In the lines starting at the one that contains "Give the centreline" and ending at the one that contains "road 2 (unclassified): [(225,0),(84,80),(0,154)]", swap "Omit" for "Leave out" and leave everything else unchanged. Return only those lines.

(Extracted records)
•••

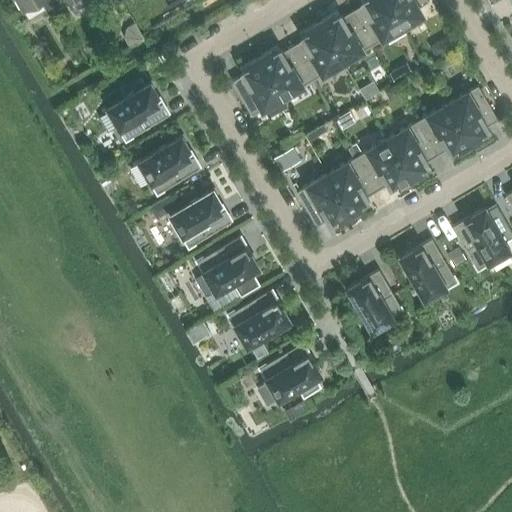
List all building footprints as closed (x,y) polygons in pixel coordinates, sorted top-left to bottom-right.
[(17,0),(23,10),(39,0),(41,0),(49,13),(68,2),(70,0),(17,0)] [(83,0),(70,0),(68,2),(76,15),(88,7),(83,0)] [(402,26),(387,0),(363,0),(361,1),(362,3),(352,9),(372,43),(402,26)] [(387,0),(402,26),(423,14),(418,6),(428,0),(387,0)] [(372,43),(352,9),(343,15),(341,13),(334,17),(331,13),(319,21),(342,61),(372,43)] [(342,61),(319,21),(306,28),(308,32),(301,37),(302,39),(292,44),(312,79),(342,61)] [(127,27),(125,37),(129,45),(143,37),(135,22),(127,27)] [(445,36),(444,41),(448,48),(456,43),(450,33),(445,36)] [(312,79),(292,44),(283,50),(281,48),(274,52),(271,48),(259,56),(282,96),(312,79)] [(282,96),(259,56),(246,63),(248,67),(241,72),(242,74),(232,80),(252,114),(282,96)] [(397,67),(390,71),(395,81),(402,77),(397,67)] [(150,81),(107,106),(126,139),(169,113),(162,102),(159,104),(155,97),(158,95),(150,81)] [(478,84),(447,102),(471,143),(483,135),(481,131),(489,126),(487,124),(498,118),(478,84)] [(394,85),(386,90),(391,99),(399,94),(394,85)] [(471,143),(447,102),(417,120),(437,154),(447,148),(448,150),(456,146),(458,150),(471,143)] [(437,154),(417,120),(387,137),(411,178),(423,170),(421,166),(429,162),(427,160),(437,154)] [(181,135),(138,160),(157,192),(200,167),(193,155),(190,157),(186,151),(190,149),(181,135)] [(357,155),(377,189),(387,183),(388,185),(396,181),(398,185),(411,178),(387,137),(360,153),(357,155)] [(354,143),(351,145),(357,155),(360,153),(354,143)] [(351,145),(348,147),(353,157),(357,155),(351,145)] [(292,147),(274,158),(281,170),(299,160),(292,147)] [(377,189),(357,155),(353,157),(327,172),(351,213),(363,205),(361,201),(369,197),(367,195),(377,189)] [(351,213),(327,172),(296,190),(317,225),(327,219),(328,221),(336,216),(338,220),(351,213)] [(213,188),(170,213),(189,245),(232,220),(225,209),(222,211),(218,204),(221,202),(213,188)] [(176,192),(163,200),(169,210),(182,202),(176,192)] [(452,225),(477,268),(510,249),(484,206),(470,214),(472,218),(466,221),(464,218),(452,225)] [(216,291),(233,281),(241,294),(258,283),(251,271),(259,266),(250,252),(247,254),(243,247),(246,246),(240,234),(197,259),(216,291)] [(425,299),(447,286),(457,280),(432,237),(420,244),(422,247),(416,251),(414,247),(399,256),(425,299)] [(459,247),(453,250),(459,260),(465,256),(459,247)] [(453,250),(448,254),(453,263),(459,260),(453,250)] [(361,278),(346,287),(372,330),(404,311),(379,268),(367,275),(369,278),(363,282),(361,278)] [(247,345),(290,320),(281,305),(278,307),(274,301),(278,299),(271,288),(228,313),(247,345)] [(262,341),(252,347),(258,356),(268,350),(262,341)] [(302,341),(259,366),(278,398),(299,386),(304,395),(319,385),(314,377),(321,373),(313,359),(309,361),(306,354),(309,352),(302,341)] [(305,397),(293,404),(298,412),(310,405),(305,397)]
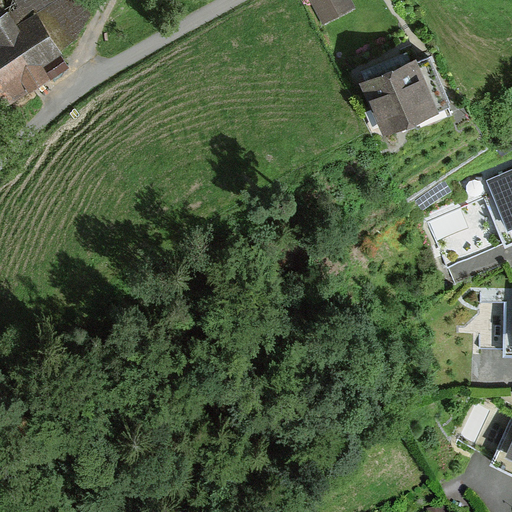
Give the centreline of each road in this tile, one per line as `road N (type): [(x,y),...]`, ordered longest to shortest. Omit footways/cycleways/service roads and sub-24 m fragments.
road 1 (track): [(0,393),(4,262),(62,96)]
road 2 (unclassified): [(225,0),(84,80),(0,154)]
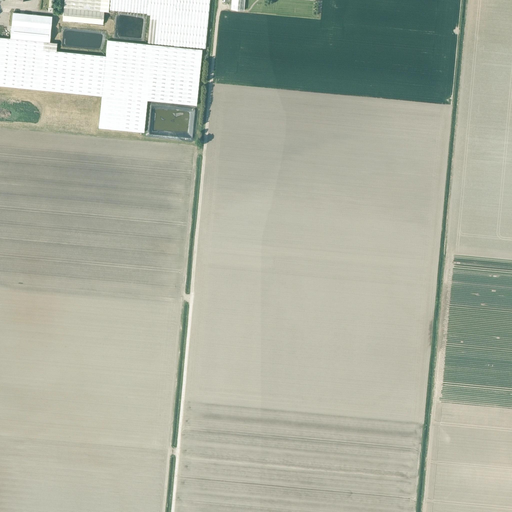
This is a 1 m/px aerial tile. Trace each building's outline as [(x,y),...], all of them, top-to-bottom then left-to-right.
[(64,0),(63,20),(103,24),(104,9),(141,13),(141,14),(150,15),(148,42),(206,48),(209,0),(64,0)] [(231,0),(230,8),(244,9),(244,0),(231,0)] [(52,16),(13,12),(11,25),(51,29),(52,16)] [(51,29),(11,25),(10,38),(50,42),(51,29)] [(57,42),(0,36),(0,85),(102,95),(99,127),(144,132),(147,100),(196,105),(202,49),(107,39),(105,55),(56,50),(57,42)]
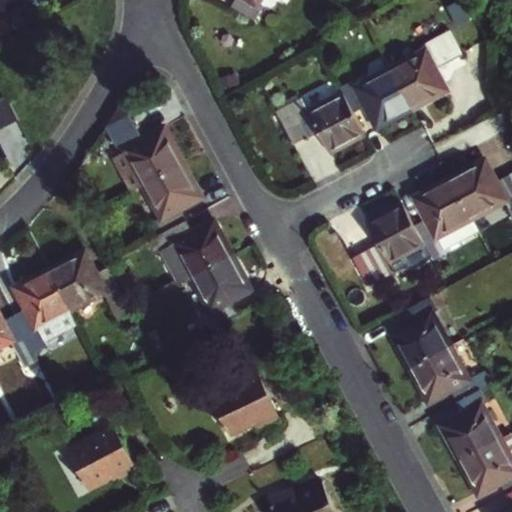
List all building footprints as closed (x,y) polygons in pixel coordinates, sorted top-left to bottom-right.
[(23,0),(0,0),(0,31),(11,25),(3,13),(24,0),(23,0)] [(258,4),(260,0),(235,0),(232,7),(255,21),(263,7),(258,4)] [(425,53),(391,70),(412,110),(446,92),(436,71),(463,57),(450,32),(422,47),(425,53)] [(341,90),(344,95),(353,114),(366,107),(378,128),(412,110),(391,70),(358,88),(355,83),(341,90)] [(0,155),(3,154),(0,149),(0,129),(18,120),(5,93),(0,95),(0,155)] [(364,135),(353,114),(344,95),(309,114),(302,99),(276,112),(293,145),(319,132),(330,153),(364,135)] [(106,126),(130,114),(133,112),(122,102),(106,126)] [(113,158),(130,191),(143,184),(183,163),(165,129),(144,140),(130,114),(106,126),(120,154),(113,158)] [(484,162),(450,180),(470,220),(504,202),(511,219),(511,184),(508,177),(495,183),(484,162)] [(155,220),(162,233),(187,220),(180,209),(201,197),(183,163),(143,184),(161,218),(155,220)] [(426,220),(414,226),(430,258),(433,262),(446,255),(444,251),(437,237),(470,220),(450,180),(415,199),(426,220)] [(408,270),(430,258),(414,226),(403,205),(367,224),(379,245),(353,259),(367,287),(406,266),(408,270)] [(163,249),(181,282),(192,276),(232,256),(214,221),(193,232),(187,220),(162,233),(148,240),(151,246),(155,253),(163,249)] [(470,220),(437,237),(444,251),(477,233),(470,220)] [(85,252),(50,269),(70,310),(103,292),(117,319),(131,312),(130,309),(108,266),(96,273),(85,252)] [(232,256),(192,276),(210,309),(205,312),(212,326),(236,314),(229,301),(250,290),(232,256)] [(26,308),(14,314),(33,352),(46,346),(37,327),(70,310),(50,269),(15,287),(26,308)] [(229,301),(236,314),(257,303),(250,290),(229,301)] [(392,334),(410,368),(450,347),(432,314),(437,311),(430,297),(406,310),(412,322),(392,334)] [(0,317),(0,344),(10,340),(24,366),(37,359),(33,352),(14,314),(2,321),(0,317)] [(467,380),(450,347),(410,368),(428,403),(449,391),(456,403),(479,391),(491,385),(484,372),(467,380)] [(257,374),(209,397),(222,423),(219,425),(223,432),(226,431),(229,436),(253,425),(276,414),(257,374)] [(486,404),(479,391),(456,403),(462,415),(441,426),(459,461),(499,440),(481,406),(486,404)] [(276,414),(253,425),(255,429),(278,418),(276,414)] [(119,431),(73,452),(86,478),(83,479),(86,487),(89,485),(92,490),(114,479),(138,468),(119,431)] [(511,464),(499,440),(459,461),(478,495),(499,484),(505,496),(511,491),(511,464)] [(138,468),(114,479),(117,485),(141,474),(138,468)] [(309,481),(312,486),(319,482),(317,477),(309,481)] [(294,494),(271,506),(273,511),(337,511),(323,481),(319,482),(312,486),(294,494)] [(292,488),(268,500),(271,506),(294,494),(292,488)] [(511,511),(511,491),(505,496),(511,507),(502,511),(511,511)]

•••

ANSWER TO THIS PROBLEM ::
Give the centreline of each road in this tile, one per line as `road N (type): [(x,y),...]`, ordered longest to shortest. Leave out footways/cycleways/service roads and sub-24 m fragments.
road 1 (track): [(0,393),(4,262),(62,96)]
road 2 (unclassified): [(225,0),(84,80),(0,154)]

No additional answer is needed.